> _Exercise brief_:
Copy the data word for word, keeping every line.

**** Excerpted records ****

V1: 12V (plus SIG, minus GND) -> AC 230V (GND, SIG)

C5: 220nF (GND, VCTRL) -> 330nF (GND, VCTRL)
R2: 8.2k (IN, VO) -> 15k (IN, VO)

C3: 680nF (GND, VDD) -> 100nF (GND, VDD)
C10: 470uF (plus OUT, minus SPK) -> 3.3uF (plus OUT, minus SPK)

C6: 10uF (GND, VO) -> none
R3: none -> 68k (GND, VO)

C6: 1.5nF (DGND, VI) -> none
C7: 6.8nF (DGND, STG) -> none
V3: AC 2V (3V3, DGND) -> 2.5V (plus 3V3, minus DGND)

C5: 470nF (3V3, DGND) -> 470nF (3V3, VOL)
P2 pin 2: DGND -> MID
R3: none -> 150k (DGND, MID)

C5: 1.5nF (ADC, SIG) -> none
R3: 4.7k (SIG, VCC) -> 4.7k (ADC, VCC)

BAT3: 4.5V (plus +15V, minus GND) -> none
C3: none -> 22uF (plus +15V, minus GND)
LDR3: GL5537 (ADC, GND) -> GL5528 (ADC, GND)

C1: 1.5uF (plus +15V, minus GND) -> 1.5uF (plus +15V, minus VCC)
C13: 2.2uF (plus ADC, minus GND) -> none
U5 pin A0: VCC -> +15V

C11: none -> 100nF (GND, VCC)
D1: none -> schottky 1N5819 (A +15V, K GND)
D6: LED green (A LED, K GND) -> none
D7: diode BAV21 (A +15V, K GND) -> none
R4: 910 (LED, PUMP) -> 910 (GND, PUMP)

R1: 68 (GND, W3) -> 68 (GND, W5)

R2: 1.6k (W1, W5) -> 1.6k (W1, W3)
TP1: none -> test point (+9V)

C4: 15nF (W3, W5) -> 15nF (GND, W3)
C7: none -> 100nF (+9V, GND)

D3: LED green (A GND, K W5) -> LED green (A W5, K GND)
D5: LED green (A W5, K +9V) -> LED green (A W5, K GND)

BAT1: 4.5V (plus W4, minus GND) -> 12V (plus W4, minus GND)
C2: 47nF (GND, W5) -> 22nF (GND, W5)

****

> _Reply to the task_:
V1: 12V (plus SIG, minus GND) -> AC 230V (GND, SIG)

C5: 220nF (GND, VCTRL) -> 330nF (GND, VCTRL)
R2: 8.2k (IN, VO) -> 15k (IN, VO)

C3: 680nF (GND, VDD) -> 100nF (GND, VDD)
C10: 470uF (plus OUT, minus SPK) -> 3.3uF (plus OUT, minus SPK)

C6: 10uF (GND, VO) -> none
R3: none -> 68k (GND, VO)

C6: 1.5nF (DGND, VI) -> none
C7: 6.8nF (DGND, STG) -> none
V3: AC 2V (3V3, DGND) -> 2.5V (plus 3V3, minus DGND)

C5: 470nF (3V3, DGND) -> 470nF (3V3, VOL)
P2 pin 2: DGND -> MID
R3: none -> 150k (DGND, MID)

C5: 1.5nF (ADC, SIG) -> none
R3: 4.7k (SIG, VCC) -> 4.7k (ADC, VCC)

BAT3: 4.5V (plus +15V, minus GND) -> none
C3: none -> 22uF (plus +15V, minus GND)
LDR3: GL5537 (ADC, GND) -> GL5528 (ADC, GND)

C1: 1.5uF (plus +15V, minus GND) -> 1.5uF (plus +15V, minus VCC)
C13: 2.2uF (plus ADC, minus GND) -> none
U5 pin A0: VCC -> +15V

C11: none -> 100nF (GND, VCC)
D1: none -> schottky 1N5819 (A +15V, K GND)
D6: LED green (A LED, K GND) -> none
D7: diode BAV21 (A +15V, K GND) -> none
R4: 910 (LED, PUMP) -> 910 (GND, PUMP)

R1: 68 (GND, W3) -> 68 (GND, W5)

R2: 1.6k (W1, W5) -> 1.6k (W1, W3)
TP1: none -> test point (+9V)

C4: 15nF (W3, W5) -> 15nF (GND, W3)
C7: none -> 100nF (+9V, GND)

D3: LED green (A GND, K W5) -> LED green (A W5, K GND)
D5: LED green (A W5, K +9V) -> LED green (A W5, K GND)

BAT1: 4.5V (plus W4, minus GND) -> 12V (plus W4, minus GND)
C2: 47nF (GND, W5) -> 22nF (GND, W5)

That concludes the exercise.